[SOURCE RECORDS Boundary: Start]

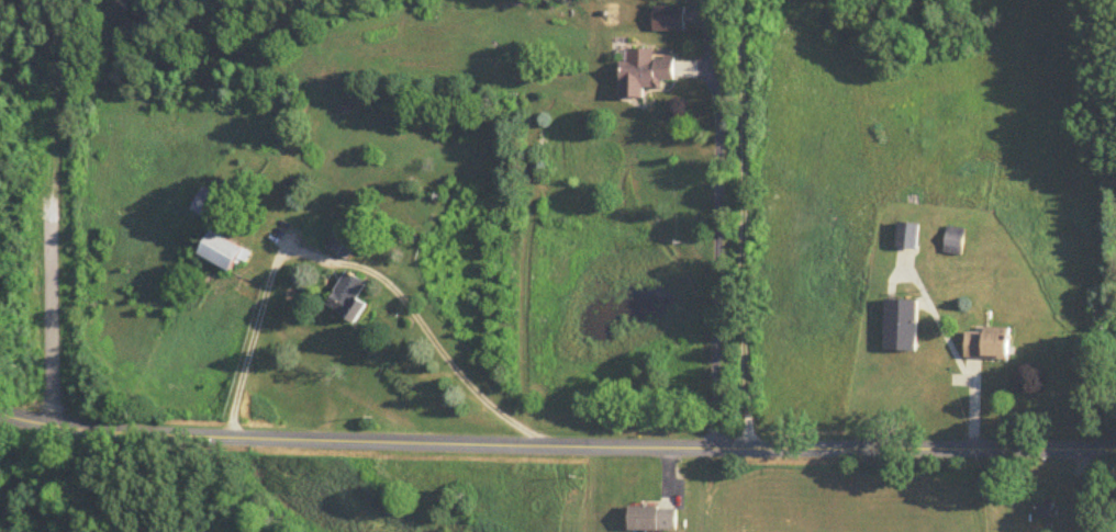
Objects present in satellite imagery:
building: (669, 20)
building: (644, 73)
building: (211, 207)
building: (910, 238)
building: (956, 242)
building: (343, 244)
building: (224, 253)
road: (718, 256)
road: (356, 261)
building: (348, 299)
building: (902, 327)
building: (988, 346)
road: (556, 448)
road: (1114, 448)
road: (91, 481)
building: (1048, 511)
building: (653, 520)

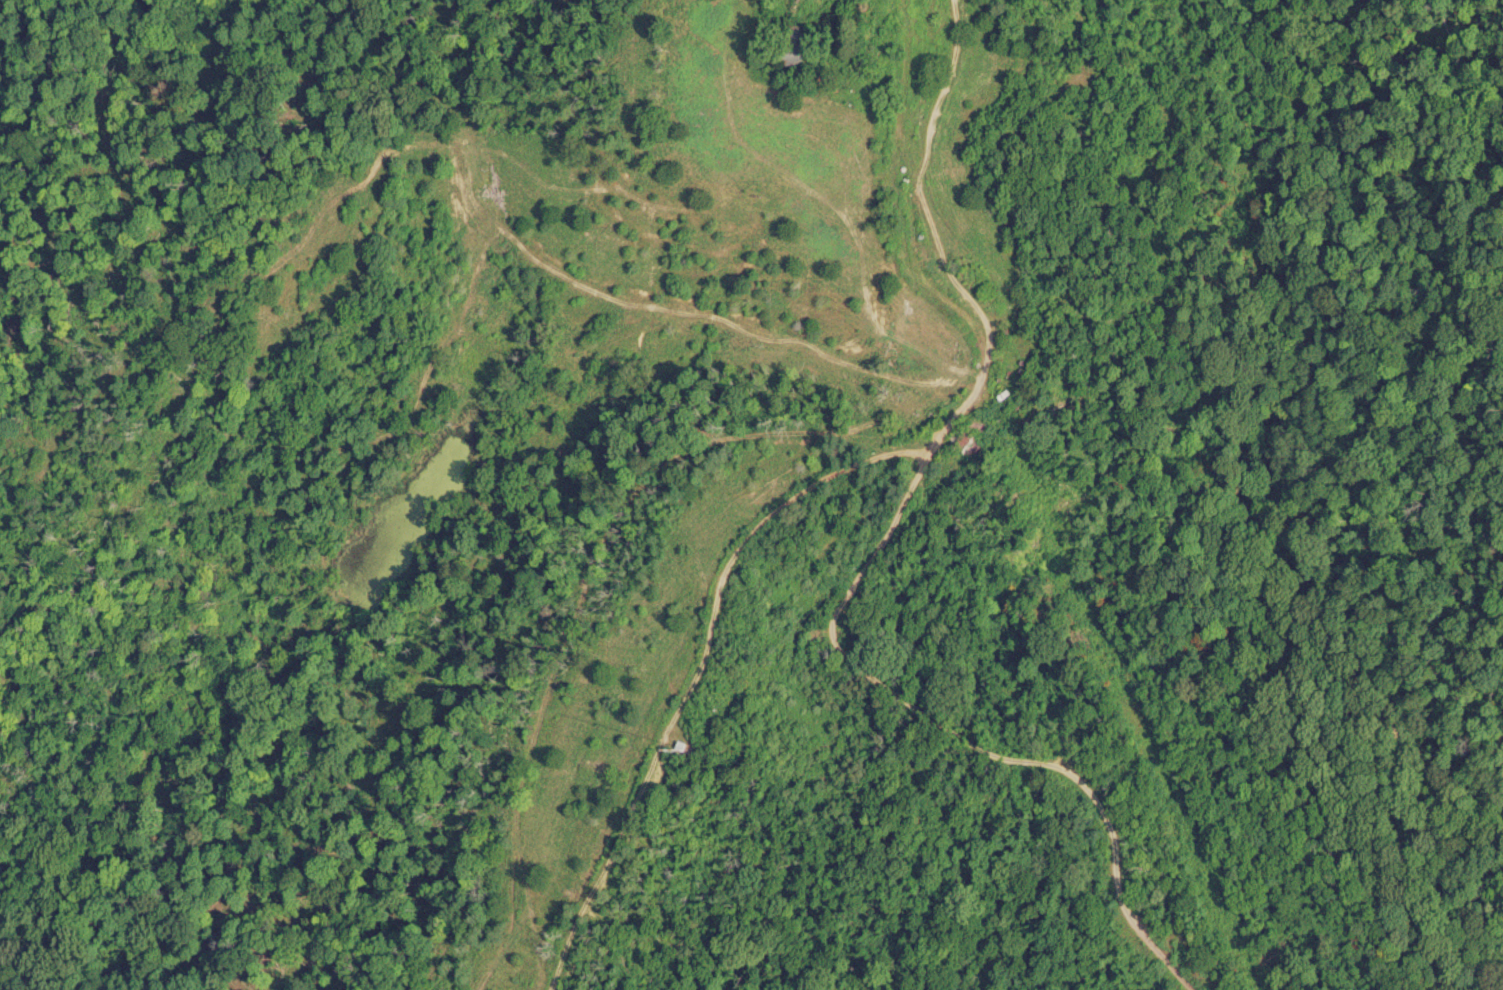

[SOURCE RECORDS Boundary: End]

=== WHAT THIS TASK INVOLVES ===
Would you please set down the listing above exactly, minus its images?

=== RESPONSE FOR THIS EXERCISE ===
Objects present in satellite imagery:
building: (669, 20)
building: (644, 73)
building: (211, 207)
building: (910, 238)
building: (956, 242)
building: (343, 244)
building: (224, 253)
road: (718, 256)
road: (356, 261)
building: (348, 299)
building: (902, 327)
building: (988, 346)
road: (556, 448)
road: (1114, 448)
road: (91, 481)
building: (1048, 511)
building: (653, 520)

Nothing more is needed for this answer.